PROBLEM TO SOLVE: In full and exactly, please return the records, but keep out the pictures.

(Stored data)
'''
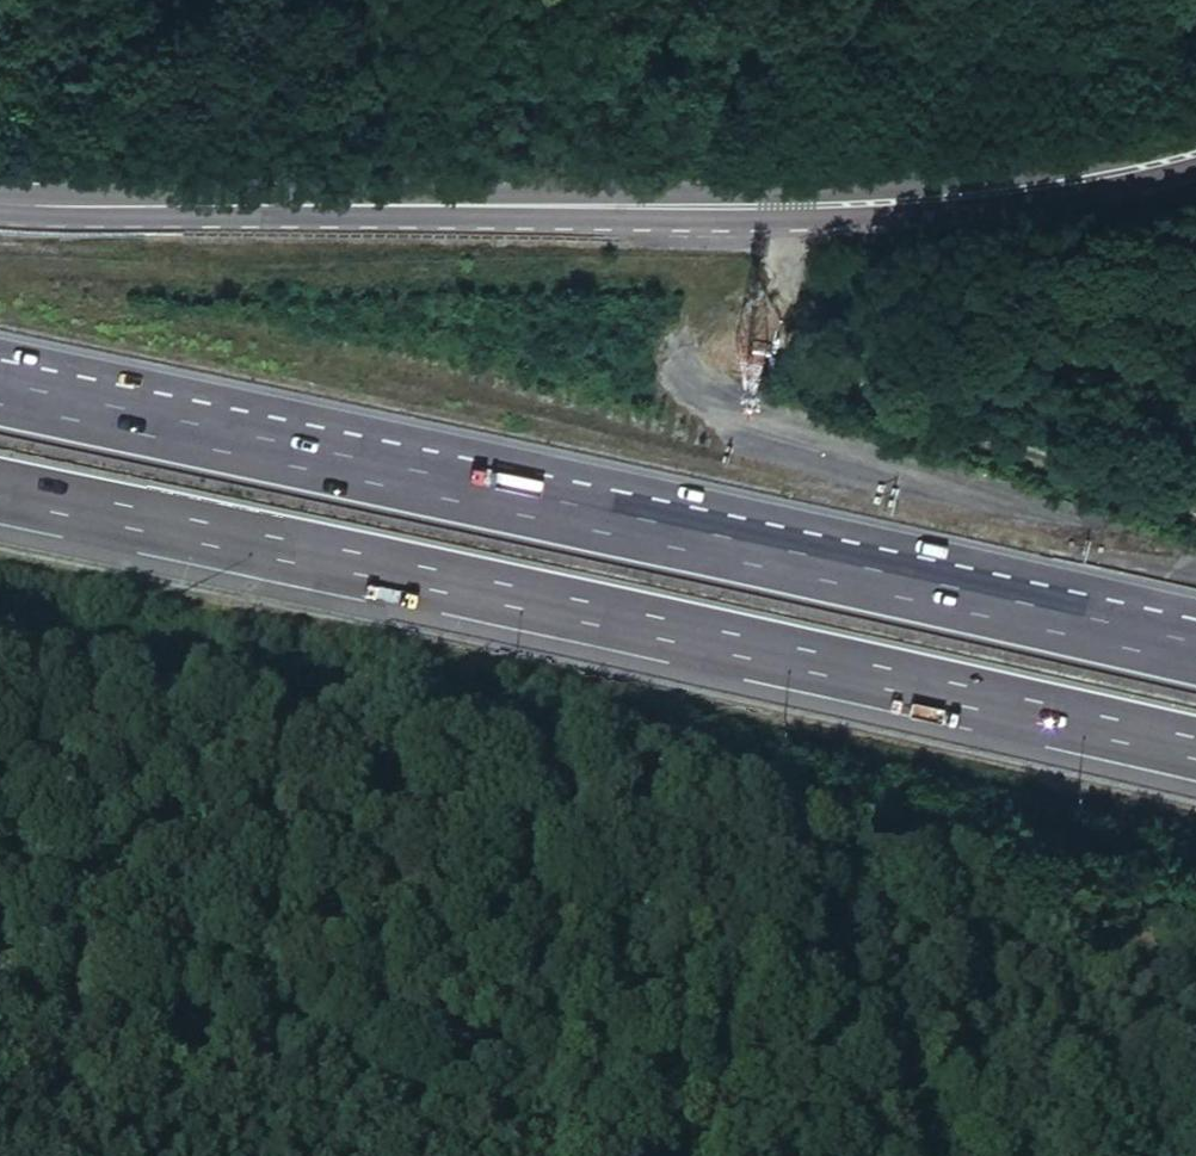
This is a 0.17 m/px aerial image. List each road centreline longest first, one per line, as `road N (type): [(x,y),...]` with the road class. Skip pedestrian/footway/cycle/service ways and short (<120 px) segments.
road 1 (motorway): [(0,493),(1195,755)]
road 2 (motorway): [(1195,660),(0,400)]
road 3 (track): [(265,705),(771,1114),(882,1155)]
road 4 (secondary): [(720,210),(0,194)]
road 5 (track): [(0,998),(599,1155)]
road 6 (secondary): [(720,210),(994,207),(1195,171)]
'''
EXERCISE SOLUTION:
This is a 0.17 m/px aerial image. List each road centreline longest first, one per line, as `road N (type): [(x,y),...]` with the road class. Skip pedestrian/footway/cycle/service ways and short (<120 px) segments.
road 1 (motorway): [(0,493),(1195,755)]
road 2 (motorway): [(1195,660),(0,400)]
road 3 (track): [(265,705),(771,1114),(882,1155)]
road 4 (secondary): [(720,210),(0,194)]
road 5 (track): [(0,998),(599,1155)]
road 6 (secondary): [(720,210),(994,207),(1195,171)]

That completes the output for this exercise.